Data section Block Start
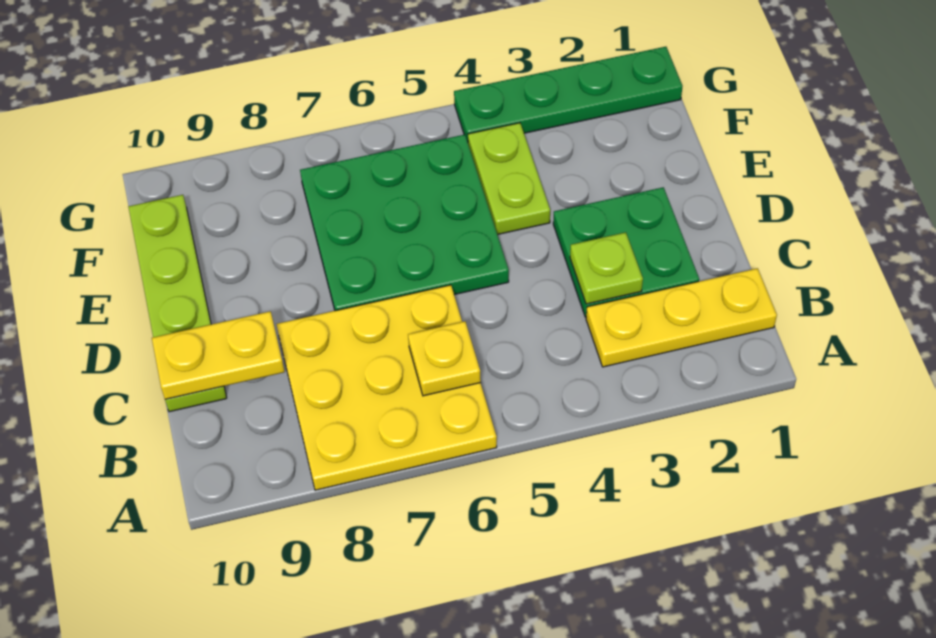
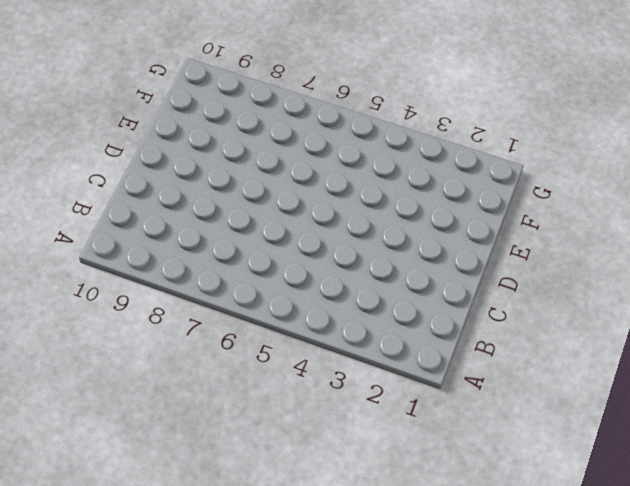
none -> yellow plate A6:C8 level 1
none -> yellow plate B1:B3 level 1

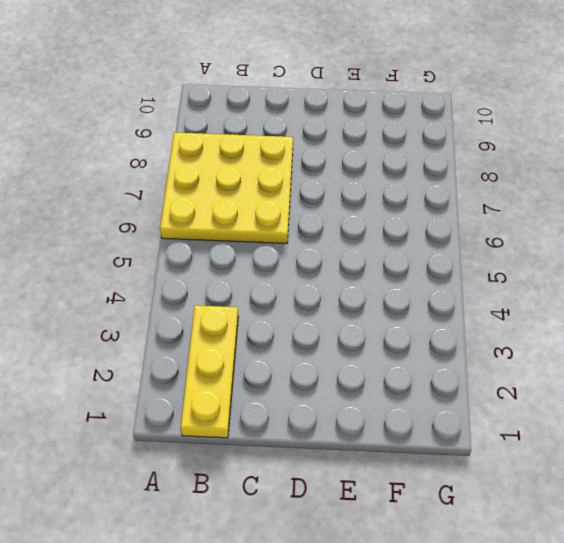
none -> green plate C2:D3 level 1
none -> lime plate C10:F10 level 1

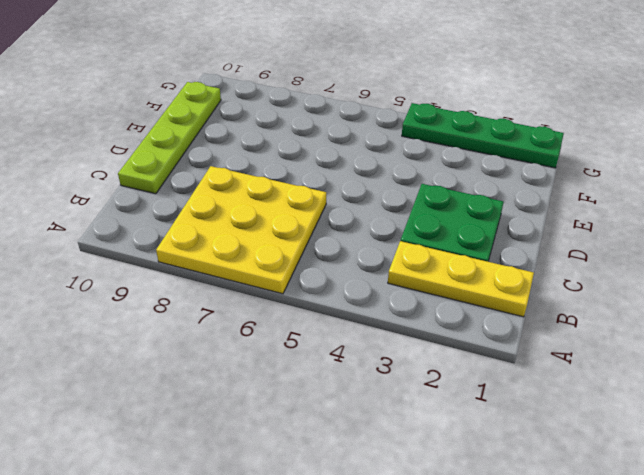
none -> green plate D5:F7 level 1
none -> lime plate E4:F4 level 1

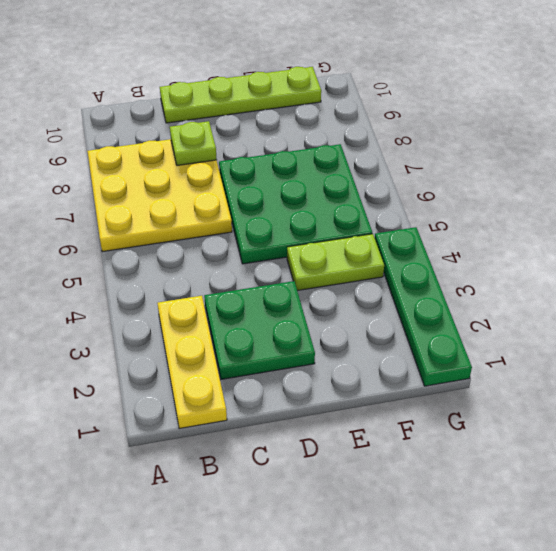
lime plate C8 level 2 -> lime plate C3 level 2
none -> yellow plate B6 level 2
none -> yellow plate C9:C10 level 2

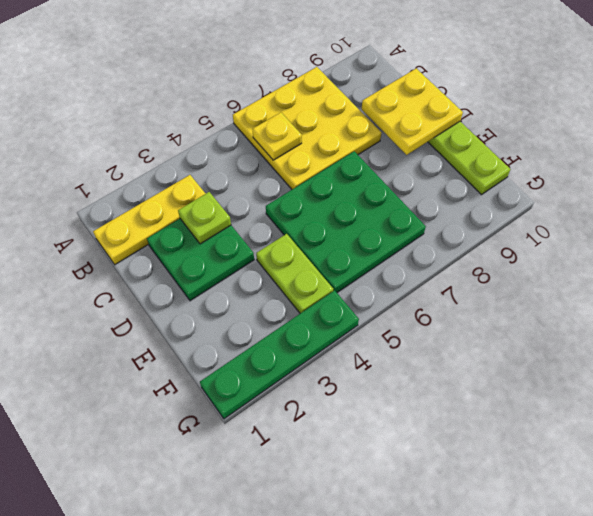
yellow plate C9:D10 level 2 -> yellow plate C9:C10 level 2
Data section Block End
Task to complete
Your copy should match the records above exactly, apart from the pictures, which stay out.

Reply
none -> yellow plate A6:C8 level 1
none -> yellow plate B1:B3 level 1

none -> green plate C2:D3 level 1
none -> lime plate C10:F10 level 1

none -> green plate D5:F7 level 1
none -> lime plate E4:F4 level 1

lime plate C8 level 2 -> lime plate C3 level 2
none -> yellow plate B6 level 2
none -> yellow plate C9:C10 level 2

yellow plate C9:D10 level 2 -> yellow plate C9:C10 level 2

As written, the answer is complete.